### YOUR TASK
Every record must reappear in the answer exactly as given.

[Scene edit records]
⟨

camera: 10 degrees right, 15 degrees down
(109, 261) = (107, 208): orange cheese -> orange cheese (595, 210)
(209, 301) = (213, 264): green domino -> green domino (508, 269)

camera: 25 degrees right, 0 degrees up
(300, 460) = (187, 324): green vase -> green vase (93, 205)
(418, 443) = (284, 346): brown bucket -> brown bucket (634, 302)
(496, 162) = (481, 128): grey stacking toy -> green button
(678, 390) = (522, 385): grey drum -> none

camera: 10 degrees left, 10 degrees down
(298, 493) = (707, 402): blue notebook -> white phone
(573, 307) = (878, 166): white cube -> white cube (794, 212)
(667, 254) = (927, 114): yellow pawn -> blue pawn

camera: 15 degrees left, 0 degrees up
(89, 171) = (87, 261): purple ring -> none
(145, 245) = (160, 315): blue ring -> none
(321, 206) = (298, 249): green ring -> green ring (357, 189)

⟩

### SOLUTION TO THIS TASK
camera: 10 degrees right, 15 degrees down
(109, 261) = (107, 208): orange cheese -> orange cheese (595, 210)
(209, 301) = (213, 264): green domino -> green domino (508, 269)

camera: 25 degrees right, 0 degrees up
(300, 460) = (187, 324): green vase -> green vase (93, 205)
(418, 443) = (284, 346): brown bucket -> brown bucket (634, 302)
(496, 162) = (481, 128): grey stacking toy -> green button
(678, 390) = (522, 385): grey drum -> none

camera: 10 degrees left, 10 degrees down
(298, 493) = (707, 402): blue notebook -> white phone
(573, 307) = (878, 166): white cube -> white cube (794, 212)
(667, 254) = (927, 114): yellow pawn -> blue pawn

camera: 15 degrees left, 0 degrees up
(89, 171) = (87, 261): purple ring -> none
(145, 245) = (160, 315): blue ring -> none
(321, 206) = (298, 249): green ring -> green ring (357, 189)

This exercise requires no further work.